> **Directions for this task**:
Below are records; give the number of their lines that contain "yellow", and only that number.
* * * * * * *
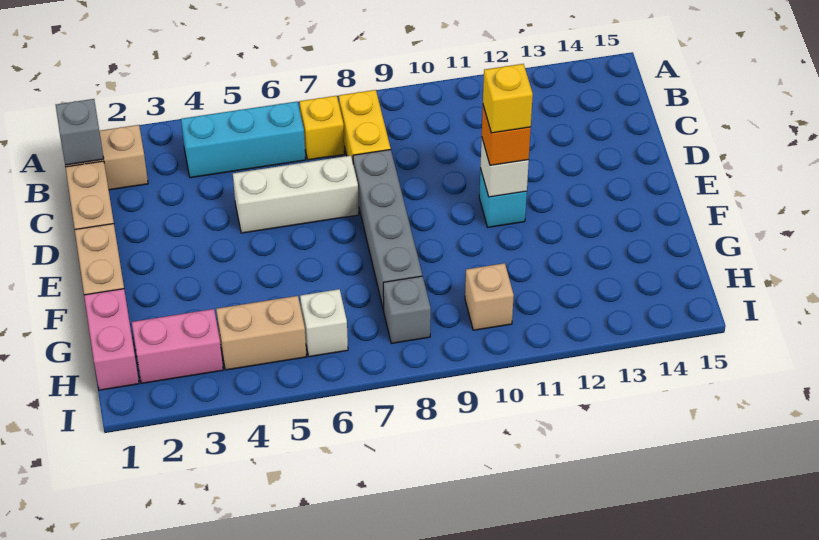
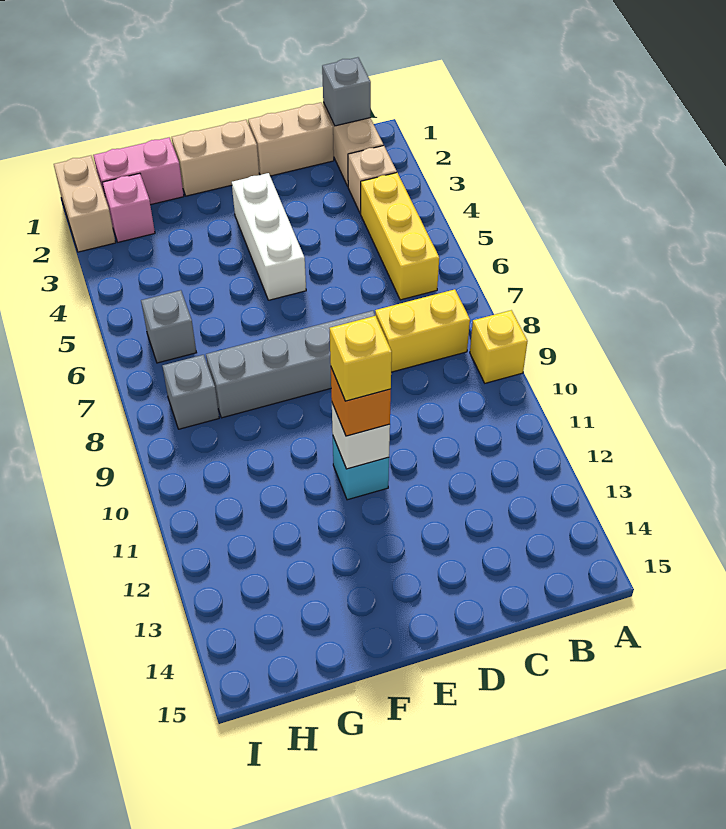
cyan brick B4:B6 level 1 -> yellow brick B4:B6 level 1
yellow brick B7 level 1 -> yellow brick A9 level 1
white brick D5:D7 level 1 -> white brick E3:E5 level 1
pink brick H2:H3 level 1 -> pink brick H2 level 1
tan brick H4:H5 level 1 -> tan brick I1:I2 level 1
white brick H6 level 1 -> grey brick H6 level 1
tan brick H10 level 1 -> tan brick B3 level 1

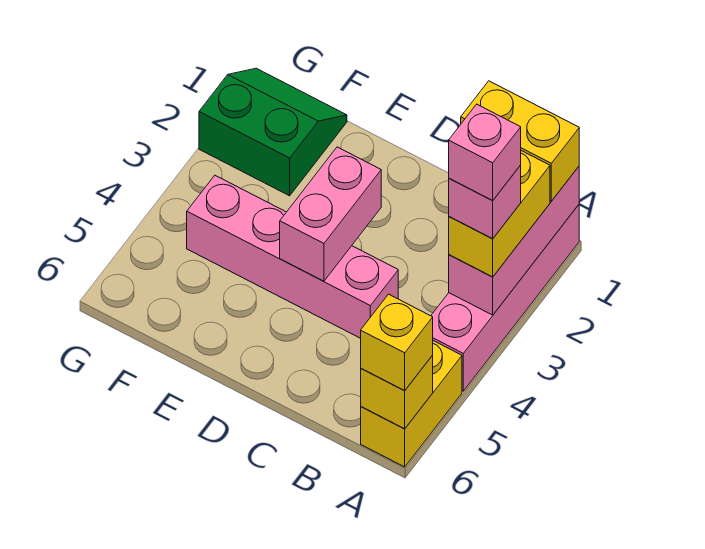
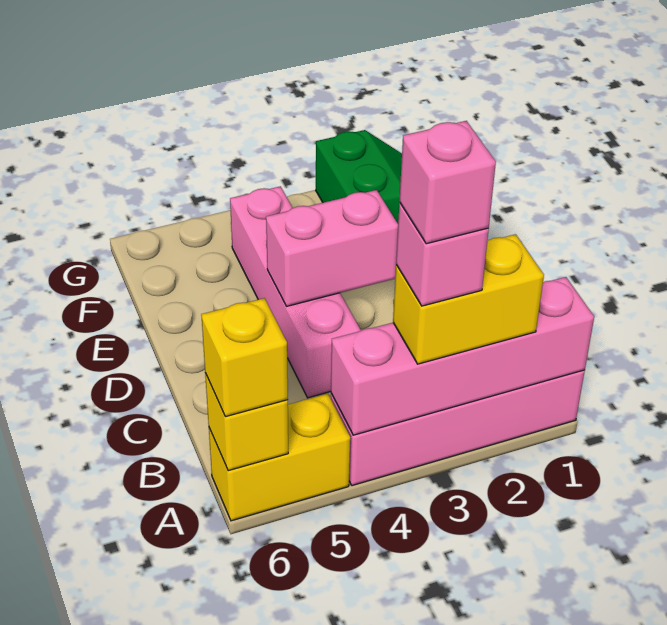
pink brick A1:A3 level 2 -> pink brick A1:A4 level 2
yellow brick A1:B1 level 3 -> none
* * * * * * *
> **Worked solution**:
3